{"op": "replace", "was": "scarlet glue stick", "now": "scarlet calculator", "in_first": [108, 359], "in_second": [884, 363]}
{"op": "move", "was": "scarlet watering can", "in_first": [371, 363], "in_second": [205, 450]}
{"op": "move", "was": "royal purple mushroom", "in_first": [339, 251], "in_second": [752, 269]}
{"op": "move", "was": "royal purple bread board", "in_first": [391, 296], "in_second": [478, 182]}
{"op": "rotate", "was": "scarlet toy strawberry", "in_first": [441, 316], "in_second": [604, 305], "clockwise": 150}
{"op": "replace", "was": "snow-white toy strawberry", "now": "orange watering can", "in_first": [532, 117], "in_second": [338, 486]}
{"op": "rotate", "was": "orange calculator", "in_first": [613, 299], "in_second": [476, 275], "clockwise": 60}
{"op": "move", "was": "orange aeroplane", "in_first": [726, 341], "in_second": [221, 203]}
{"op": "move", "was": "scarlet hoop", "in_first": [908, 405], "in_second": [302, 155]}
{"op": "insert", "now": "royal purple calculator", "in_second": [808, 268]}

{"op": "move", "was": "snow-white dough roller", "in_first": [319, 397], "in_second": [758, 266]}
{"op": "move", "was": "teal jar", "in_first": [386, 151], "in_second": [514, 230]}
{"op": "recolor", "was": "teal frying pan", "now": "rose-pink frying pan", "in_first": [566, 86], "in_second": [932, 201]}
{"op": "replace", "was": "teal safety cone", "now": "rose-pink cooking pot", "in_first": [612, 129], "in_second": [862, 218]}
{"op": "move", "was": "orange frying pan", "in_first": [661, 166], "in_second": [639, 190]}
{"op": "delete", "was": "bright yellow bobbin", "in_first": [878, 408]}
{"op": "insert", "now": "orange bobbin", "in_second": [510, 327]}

───

Brief :: Copy out all of the records, keeping every line identical.

Solution ::
{"op": "replace", "was": "scarlet glue stick", "now": "scarlet calculator", "in_first": [108, 359], "in_second": [884, 363]}
{"op": "move", "was": "scarlet watering can", "in_first": [371, 363], "in_second": [205, 450]}
{"op": "move", "was": "royal purple mushroom", "in_first": [339, 251], "in_second": [752, 269]}
{"op": "move", "was": "royal purple bread board", "in_first": [391, 296], "in_second": [478, 182]}
{"op": "rotate", "was": "scarlet toy strawberry", "in_first": [441, 316], "in_second": [604, 305], "clockwise": 150}
{"op": "replace", "was": "snow-white toy strawberry", "now": "orange watering can", "in_first": [532, 117], "in_second": [338, 486]}
{"op": "rotate", "was": "orange calculator", "in_first": [613, 299], "in_second": [476, 275], "clockwise": 60}
{"op": "move", "was": "orange aeroplane", "in_first": [726, 341], "in_second": [221, 203]}
{"op": "move", "was": "scarlet hoop", "in_first": [908, 405], "in_second": [302, 155]}
{"op": "insert", "now": "royal purple calculator", "in_second": [808, 268]}

{"op": "move", "was": "snow-white dough roller", "in_first": [319, 397], "in_second": [758, 266]}
{"op": "move", "was": "teal jar", "in_first": [386, 151], "in_second": [514, 230]}
{"op": "recolor", "was": "teal frying pan", "now": "rose-pink frying pan", "in_first": [566, 86], "in_second": [932, 201]}
{"op": "replace", "was": "teal safety cone", "now": "rose-pink cooking pot", "in_first": [612, 129], "in_second": [862, 218]}
{"op": "move", "was": "orange frying pan", "in_first": [661, 166], "in_second": [639, 190]}
{"op": "delete", "was": "bright yellow bobbin", "in_first": [878, 408]}
{"op": "insert", "now": "orange bobbin", "in_second": [510, 327]}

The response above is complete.